WHAT THE TASK ASKS: The answer must consist of each line below that contains the word "diode", copied in full.

(Records drawn from a dataset)
Content starts
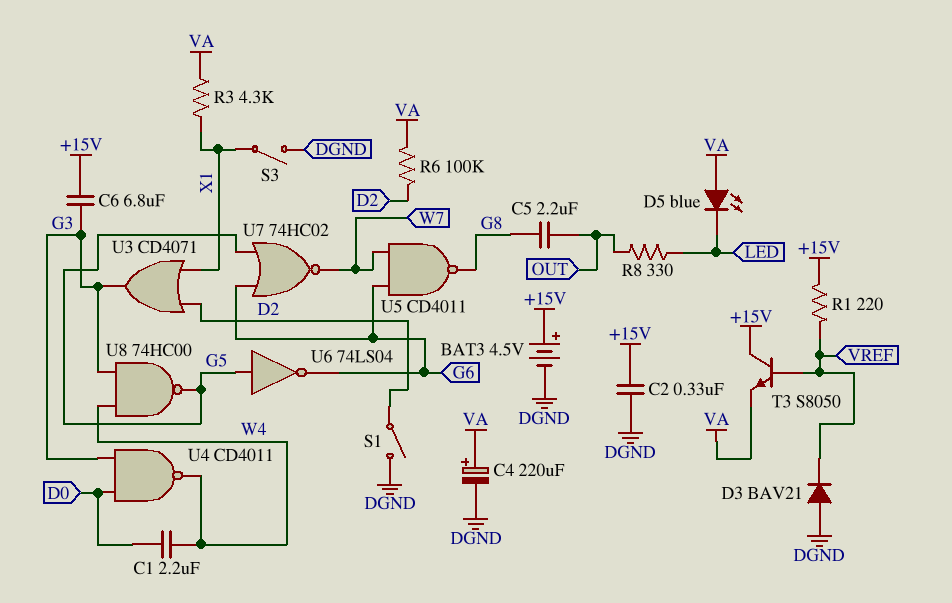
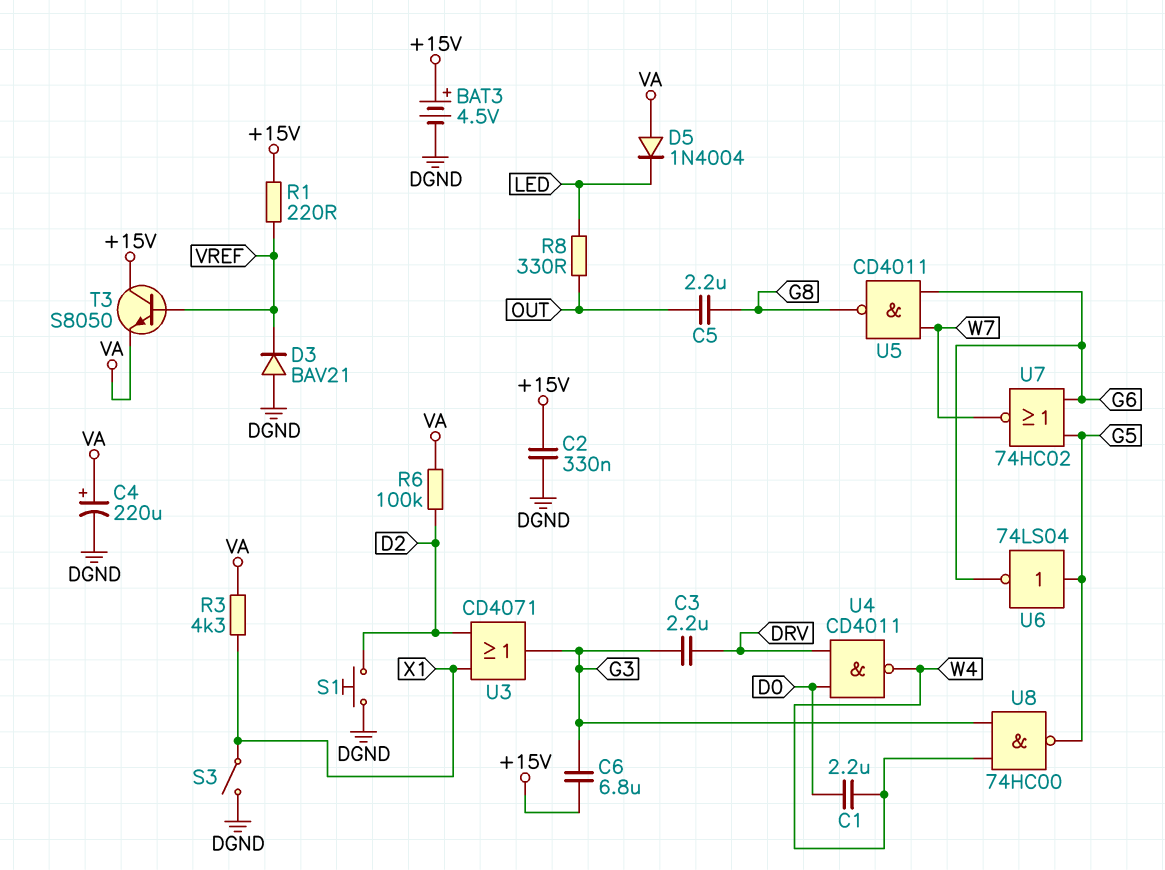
C3: none -> 2.2uF (DRV, G3)
D5: LED blue (A VA, K LED) -> diode 1N4004 (A VA, K LED)
S1: switch (D2, DGND) -> button (D2, DGND)
U4: NAND CD4011 (in D0, in G3, out W4) -> NAND CD4011 (in D0, in DRV, out W4)

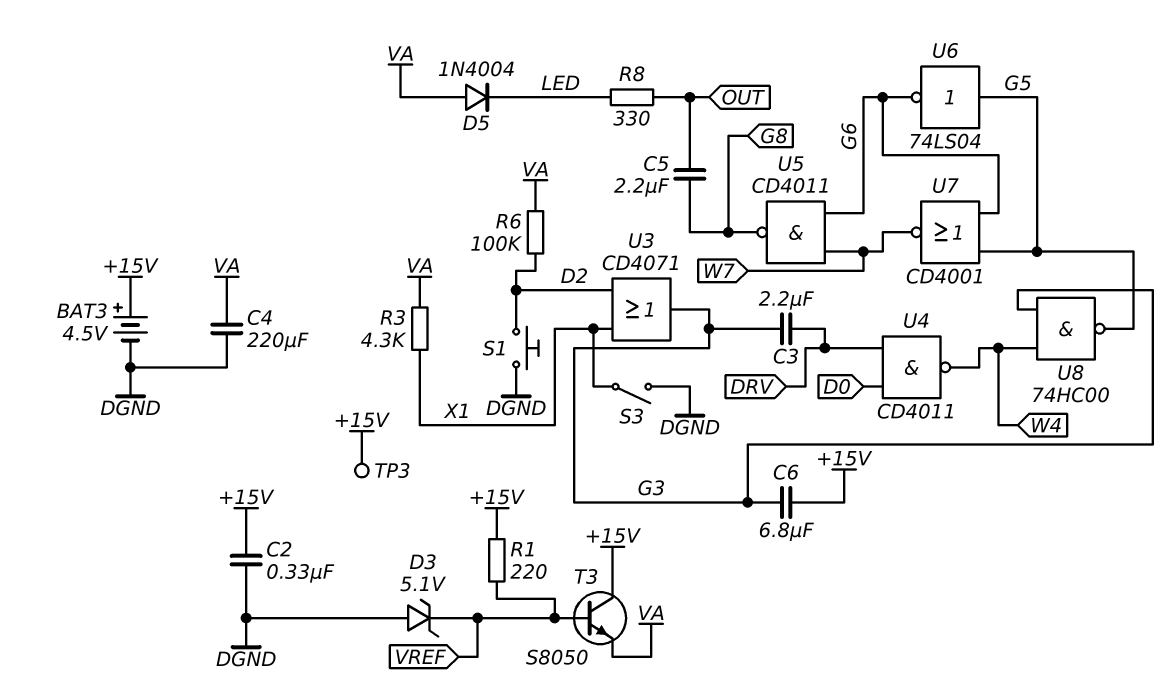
C1: 2.2uF (D0, W4) -> none
C4: 220uF (plus VA, minus DGND) -> 220uF (DGND, VA)
D3: diode BAV21 (A DGND, K VREF) -> zener 5.1V (A DGND, K VREF)
TP3: none -> test point (+15V)
U7: NOR 74HC02 (in G5, in G6, out W7) -> NOR CD4001 (in G5, in G6, out W7)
Content ends
FINISHED EXERCISE:
D5: LED blue (A VA, K LED) -> diode 1N4004 (A VA, K LED)
D3: diode BAV21 (A DGND, K VREF) -> zener 5.1V (A DGND, K VREF)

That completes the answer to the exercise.